_Aim of the exercise_.
In the records below, some lines contain the word "cone". Copy each of them.

_Dataset extract_.

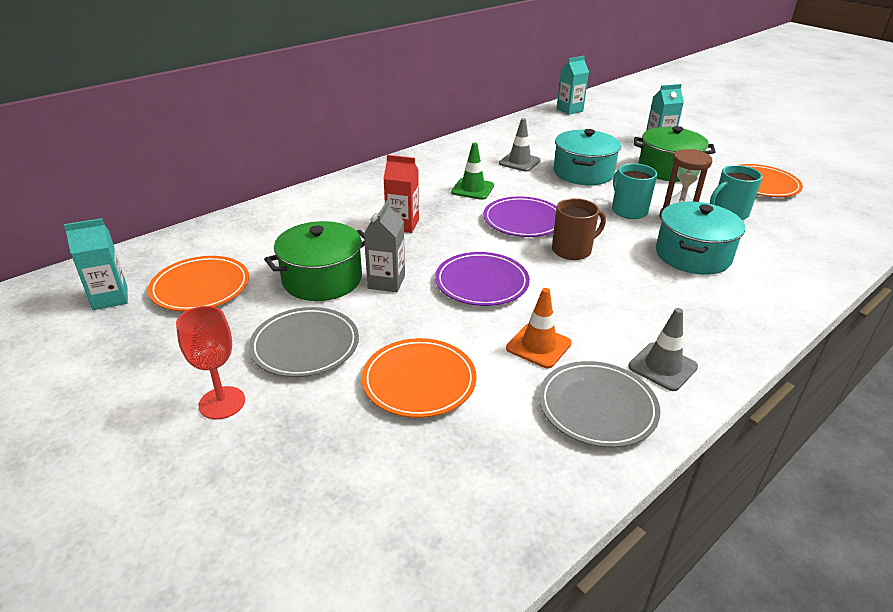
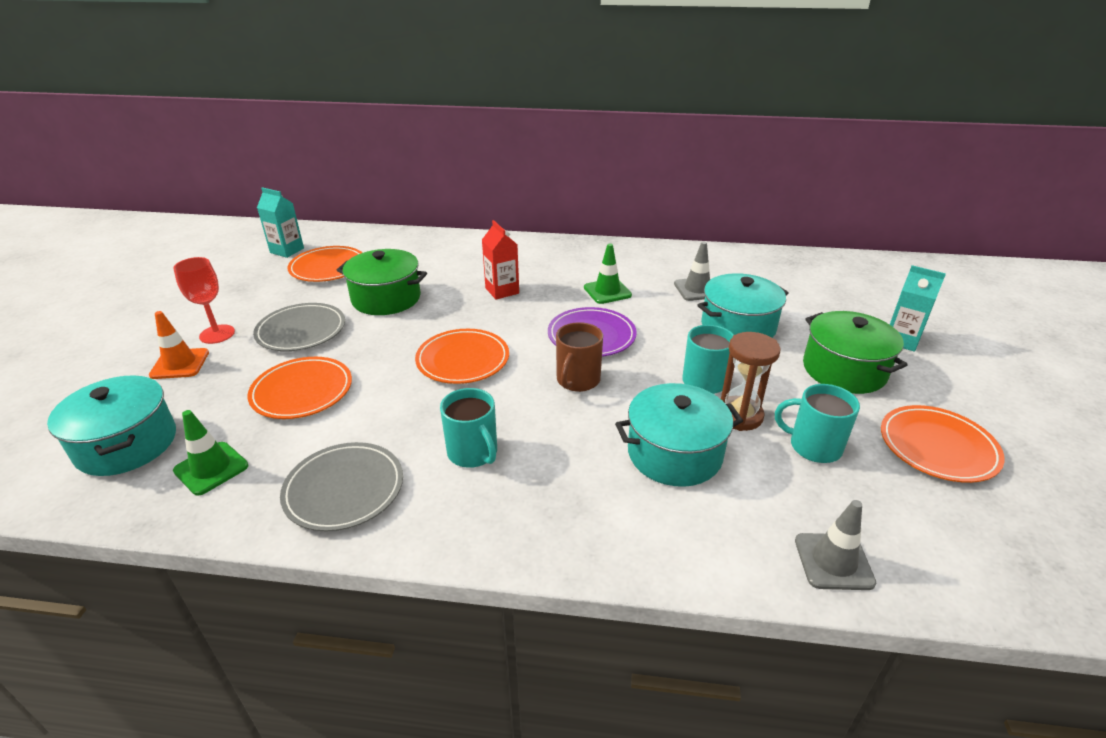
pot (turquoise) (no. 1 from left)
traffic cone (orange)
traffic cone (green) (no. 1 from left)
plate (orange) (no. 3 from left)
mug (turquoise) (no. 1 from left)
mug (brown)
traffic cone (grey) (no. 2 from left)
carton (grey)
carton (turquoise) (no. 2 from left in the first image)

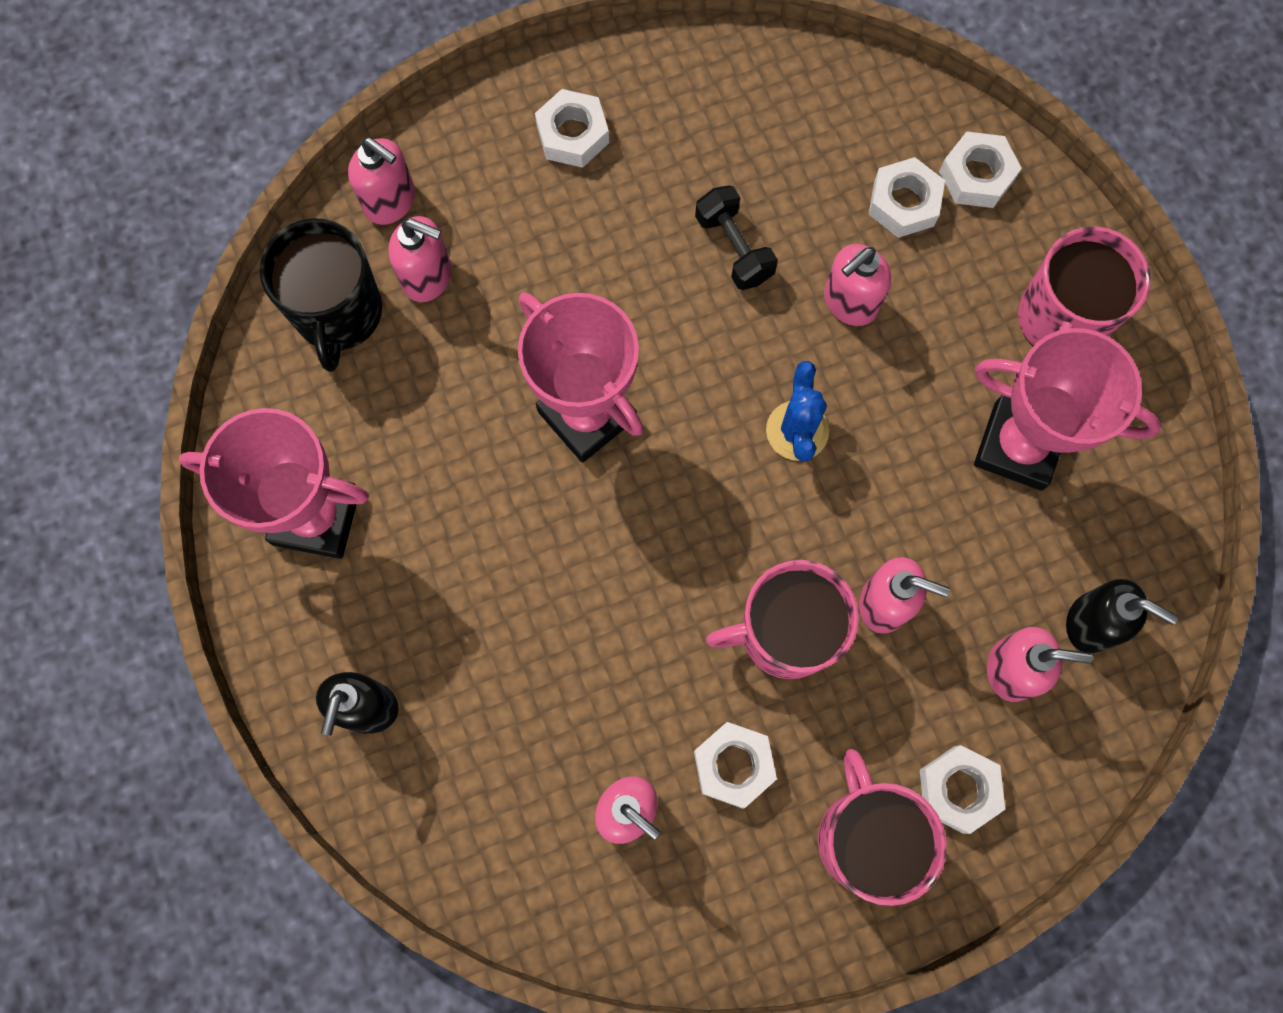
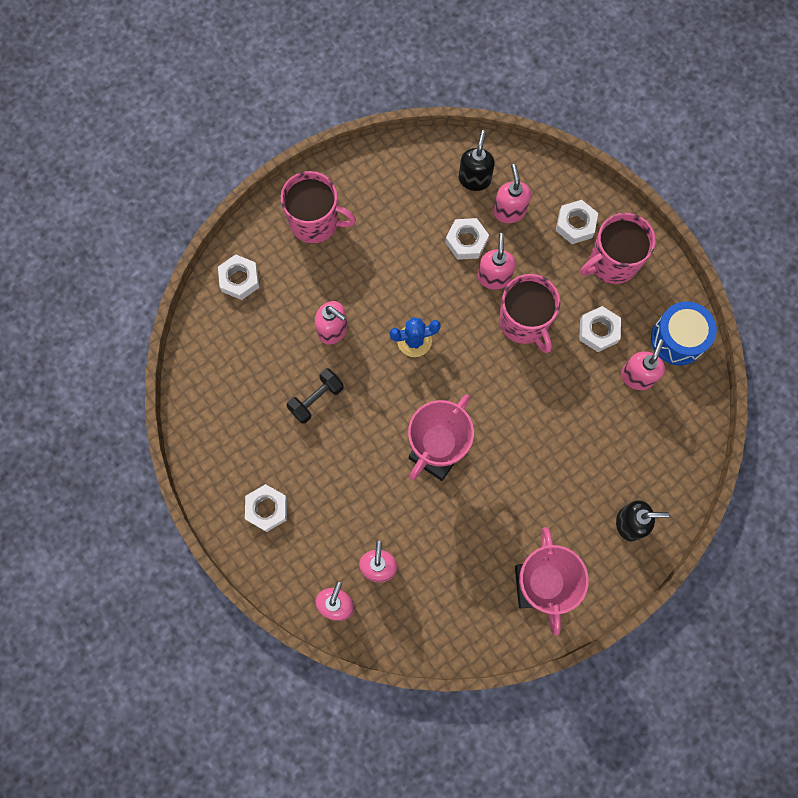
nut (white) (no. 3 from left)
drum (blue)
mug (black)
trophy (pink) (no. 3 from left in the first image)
---
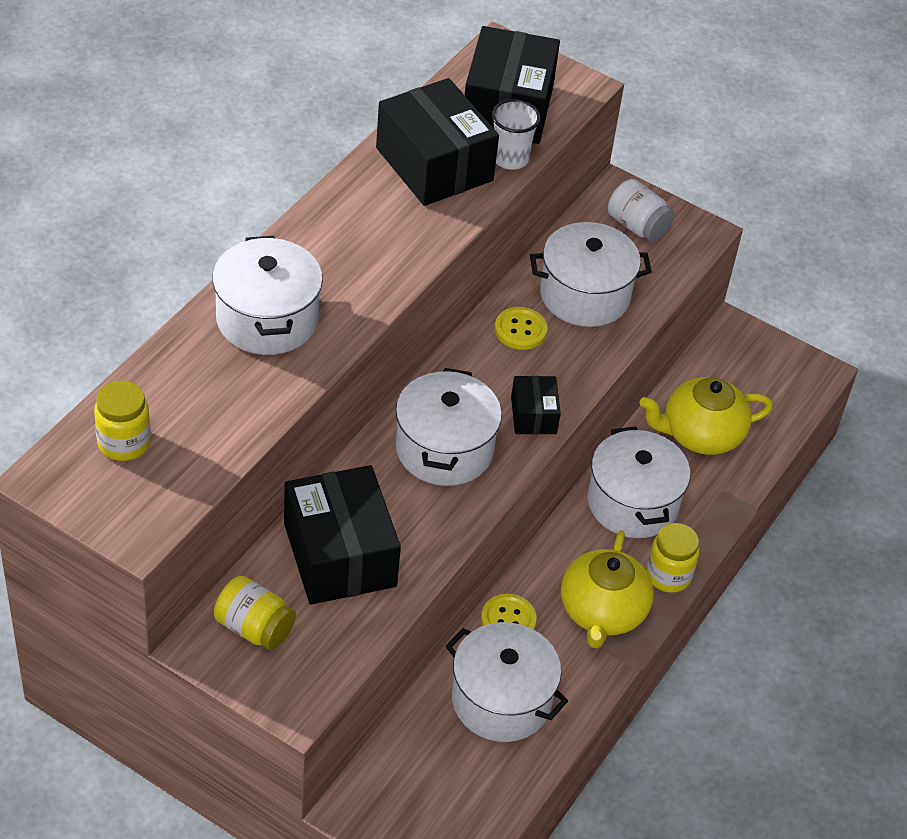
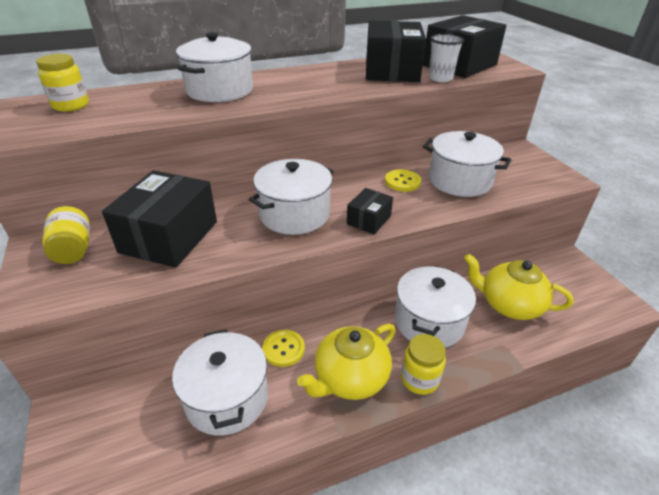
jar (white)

_Answer space_.
traffic cone (orange)
traffic cone (green) (no. 1 from left)
traffic cone (grey) (no. 2 from left)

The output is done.